_EXERCISE INSTRUCTIONS_
Below is a set of entries. Reproduce exactly the lines from the one containing "Segment carcinoma and" through the end, both included.

(Collected data)
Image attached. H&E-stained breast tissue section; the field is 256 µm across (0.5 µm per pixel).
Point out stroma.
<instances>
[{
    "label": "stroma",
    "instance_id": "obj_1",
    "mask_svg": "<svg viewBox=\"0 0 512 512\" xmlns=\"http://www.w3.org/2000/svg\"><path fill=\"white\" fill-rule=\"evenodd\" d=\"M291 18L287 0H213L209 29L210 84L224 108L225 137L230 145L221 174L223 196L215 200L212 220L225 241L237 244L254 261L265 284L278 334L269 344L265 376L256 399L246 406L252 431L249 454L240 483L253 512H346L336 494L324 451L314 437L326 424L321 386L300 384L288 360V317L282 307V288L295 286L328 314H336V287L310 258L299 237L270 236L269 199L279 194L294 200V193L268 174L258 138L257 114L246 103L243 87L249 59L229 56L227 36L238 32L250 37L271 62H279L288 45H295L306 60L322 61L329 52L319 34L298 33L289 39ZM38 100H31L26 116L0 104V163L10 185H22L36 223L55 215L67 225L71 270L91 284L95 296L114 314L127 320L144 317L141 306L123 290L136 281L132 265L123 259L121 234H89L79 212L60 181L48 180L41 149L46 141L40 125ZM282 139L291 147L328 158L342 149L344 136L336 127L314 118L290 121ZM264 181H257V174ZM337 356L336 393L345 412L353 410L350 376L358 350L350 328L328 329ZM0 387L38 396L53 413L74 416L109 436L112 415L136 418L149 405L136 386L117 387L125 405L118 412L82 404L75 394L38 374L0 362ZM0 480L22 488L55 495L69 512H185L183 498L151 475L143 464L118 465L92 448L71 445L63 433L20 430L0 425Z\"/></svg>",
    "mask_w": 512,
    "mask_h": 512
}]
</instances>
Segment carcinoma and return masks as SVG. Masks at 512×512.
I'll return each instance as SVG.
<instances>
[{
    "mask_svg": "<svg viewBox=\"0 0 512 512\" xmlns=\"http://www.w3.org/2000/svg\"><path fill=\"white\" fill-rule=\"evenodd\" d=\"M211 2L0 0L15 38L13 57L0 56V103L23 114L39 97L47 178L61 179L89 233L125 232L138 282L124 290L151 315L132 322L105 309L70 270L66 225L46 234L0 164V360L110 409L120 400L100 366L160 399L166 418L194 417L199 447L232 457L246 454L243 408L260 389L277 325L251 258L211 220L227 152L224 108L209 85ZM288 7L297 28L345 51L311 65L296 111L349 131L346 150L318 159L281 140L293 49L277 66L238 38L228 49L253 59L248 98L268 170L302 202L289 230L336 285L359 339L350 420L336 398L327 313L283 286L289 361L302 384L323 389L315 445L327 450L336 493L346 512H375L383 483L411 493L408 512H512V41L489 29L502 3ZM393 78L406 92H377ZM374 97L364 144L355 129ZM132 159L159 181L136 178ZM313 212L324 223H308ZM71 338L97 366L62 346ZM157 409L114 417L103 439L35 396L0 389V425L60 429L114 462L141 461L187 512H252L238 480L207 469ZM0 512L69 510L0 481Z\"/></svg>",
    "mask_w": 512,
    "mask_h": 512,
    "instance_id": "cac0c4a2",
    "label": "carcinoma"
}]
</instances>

_FULL ANSWER_
Segment carcinoma and return masks as SVG. Masks at 512×512.
I'll return each instance as SVG.
<instances>
[{
    "mask_svg": "<svg viewBox=\"0 0 512 512\" xmlns=\"http://www.w3.org/2000/svg\"><path fill=\"white\" fill-rule=\"evenodd\" d=\"M211 2L0 0L15 38L13 57L0 56V103L23 114L39 97L47 178L61 179L89 233L125 232L138 282L124 290L151 315L132 322L105 309L70 270L66 225L46 234L0 164V360L110 409L120 400L100 366L160 399L166 418L194 417L199 447L232 457L246 454L243 408L260 389L277 325L251 258L211 220L227 152L224 108L209 85ZM288 7L297 28L345 51L311 65L296 111L349 131L346 150L318 159L281 140L293 49L277 66L238 38L228 49L253 59L248 98L268 170L302 202L289 230L336 285L359 339L350 420L336 398L327 313L283 286L289 361L302 384L323 389L315 445L327 450L336 493L346 512H375L383 483L411 493L408 512H512V41L489 29L502 3ZM393 78L406 92H377ZM374 97L364 144L355 129ZM132 159L159 181L136 178ZM313 212L324 223H308ZM71 338L97 366L62 346ZM157 409L114 417L103 439L35 396L0 389V425L60 429L114 462L141 461L187 512H252L238 480L207 469ZM0 512L69 510L0 481Z\"/></svg>",
    "mask_w": 512,
    "mask_h": 512,
    "instance_id": "cac0c4a2",
    "label": "carcinoma"
}]
</instances>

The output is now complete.